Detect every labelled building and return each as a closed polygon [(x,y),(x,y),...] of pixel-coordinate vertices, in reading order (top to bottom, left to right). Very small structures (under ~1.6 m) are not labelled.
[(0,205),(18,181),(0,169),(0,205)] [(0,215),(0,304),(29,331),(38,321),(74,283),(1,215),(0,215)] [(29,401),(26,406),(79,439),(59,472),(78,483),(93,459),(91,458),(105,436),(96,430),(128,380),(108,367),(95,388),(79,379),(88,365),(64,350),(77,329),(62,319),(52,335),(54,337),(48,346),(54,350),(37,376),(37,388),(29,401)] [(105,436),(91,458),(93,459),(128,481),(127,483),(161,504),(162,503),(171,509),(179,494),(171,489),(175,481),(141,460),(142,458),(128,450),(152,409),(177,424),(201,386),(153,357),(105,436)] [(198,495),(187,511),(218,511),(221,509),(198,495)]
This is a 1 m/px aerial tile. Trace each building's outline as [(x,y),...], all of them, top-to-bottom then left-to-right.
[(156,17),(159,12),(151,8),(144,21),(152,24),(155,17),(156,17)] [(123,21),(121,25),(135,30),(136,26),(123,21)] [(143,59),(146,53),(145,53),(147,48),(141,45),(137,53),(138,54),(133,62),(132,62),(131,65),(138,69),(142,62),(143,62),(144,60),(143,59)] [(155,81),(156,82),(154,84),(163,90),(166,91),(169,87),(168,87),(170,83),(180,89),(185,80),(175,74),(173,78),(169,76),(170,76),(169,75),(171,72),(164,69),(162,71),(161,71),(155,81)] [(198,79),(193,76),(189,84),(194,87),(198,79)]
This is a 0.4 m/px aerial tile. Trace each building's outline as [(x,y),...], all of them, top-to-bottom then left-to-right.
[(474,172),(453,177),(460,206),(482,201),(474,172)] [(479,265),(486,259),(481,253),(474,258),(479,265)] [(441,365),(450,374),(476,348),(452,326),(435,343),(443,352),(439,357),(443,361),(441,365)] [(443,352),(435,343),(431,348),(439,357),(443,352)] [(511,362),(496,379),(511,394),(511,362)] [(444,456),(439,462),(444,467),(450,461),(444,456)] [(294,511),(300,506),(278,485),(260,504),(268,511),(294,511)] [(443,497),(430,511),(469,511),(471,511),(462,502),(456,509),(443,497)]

____

=== Short exercise ===
Rewrite all the items above, putting "footprint" wherever "outline" appears and leaving everything else unchanged.

=== Full answer ===
Detect every labelled building and return each as a closed polygon [(x,y),(x,y),...] of pixel-coordinate vertices, in reading order (top to bottom, left to right). Very small structures (under ~1.6 m) are not labelled.
[(0,205),(18,181),(0,169),(0,205)] [(0,215),(0,304),(29,331),(38,321),(74,283),(1,215),(0,215)] [(29,401),(26,406),(79,439),(59,472),(78,483),(93,459),(91,458),(105,436),(96,430),(128,380),(108,367),(95,388),(79,379),(88,365),(64,350),(77,329),(62,319),(52,335),(54,337),(48,346),(54,350),(37,376),(37,388),(29,401)] [(105,436),(91,458),(93,459),(128,481),(127,483),(161,504),(162,503),(171,509),(179,494),(171,489),(175,481),(141,460),(142,458),(128,450),(152,409),(177,424),(201,386),(153,357),(105,436)] [(198,495),(187,511),(218,511),(221,509),(198,495)]
This is a 1 m/px aerial tile. Trace each building's footprint as [(x,y),...], all of them, top-to-bottom then left-to-right.
[(156,17),(159,12),(151,8),(144,21),(152,24),(155,17),(156,17)] [(123,21),(121,25),(135,30),(136,26),(123,21)] [(143,59),(146,53),(145,53),(147,48),(141,45),(137,53),(138,54),(133,62),(132,62),(131,65),(138,69),(142,62),(143,62),(144,60),(143,59)] [(155,81),(156,82),(154,84),(163,90),(166,91),(169,87),(168,87),(170,83),(180,89),(185,80),(175,74),(173,78),(169,76),(170,76),(169,75),(171,72),(164,69),(162,71),(161,71),(155,81)] [(198,79),(193,76),(189,84),(194,87),(198,79)]
This is a 0.4 m/px aerial tile. Trace each building's footprint as [(x,y),...], all of them, top-to-bottom then left-to-right.
[(474,172),(453,177),(460,206),(482,201),(474,172)] [(479,265),(486,259),(481,253),(474,258),(479,265)] [(441,365),(450,374),(476,348),(452,326),(435,343),(443,352),(439,357),(443,361),(441,365)] [(443,352),(435,343),(431,348),(439,357),(443,352)] [(511,362),(496,379),(511,394),(511,362)] [(444,456),(439,462),(444,467),(450,461),(444,456)] [(294,511),(300,506),(278,485),(260,504),(268,511),(294,511)] [(443,497),(430,511),(469,511),(471,511),(462,502),(456,509),(443,497)]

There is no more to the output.